> [What is required]: Leaving out the images, please output every entry exactly as it appears.

> [Records for processing]:
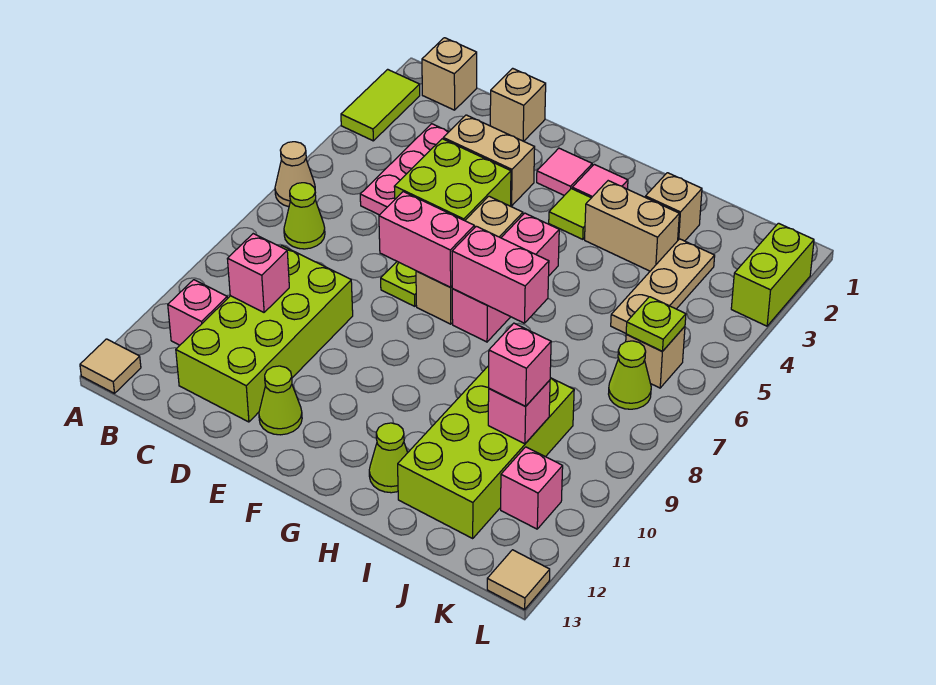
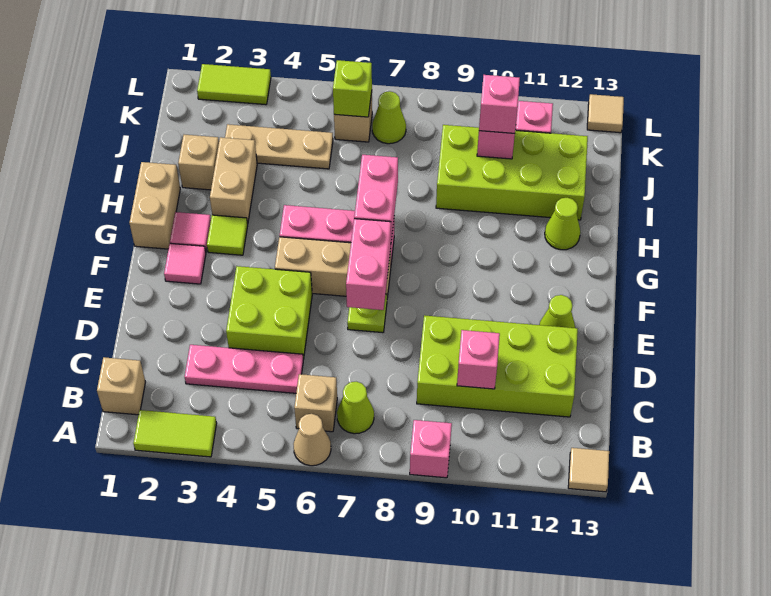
pink 1x1 brick [168,280,227,345] -> pink 1x1 brick moved to [410,420,452,478]
tan 1x1 brick [490,68,546,141] -> tan 1x1 brick moved to [294,374,337,432]
tan 1x2 brick [443,115,535,206] -> tan 1x2 brick moved to [129,162,180,249]
lime 1x1 plate [626,297,686,351] -> lime 1x1 brick [333,60,372,117]
lime 1x2 brick [731,223,814,326] -> lime 1x2 tile [197,64,271,105]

> [Response for this exercise]:
pink 1x1 brick [168,280,227,345] -> pink 1x1 brick moved to [410,420,452,478]
tan 1x1 brick [490,68,546,141] -> tan 1x1 brick moved to [294,374,337,432]
tan 1x2 brick [443,115,535,206] -> tan 1x2 brick moved to [129,162,180,249]
lime 1x1 plate [626,297,686,351] -> lime 1x1 brick [333,60,372,117]
lime 1x2 brick [731,223,814,326] -> lime 1x2 tile [197,64,271,105]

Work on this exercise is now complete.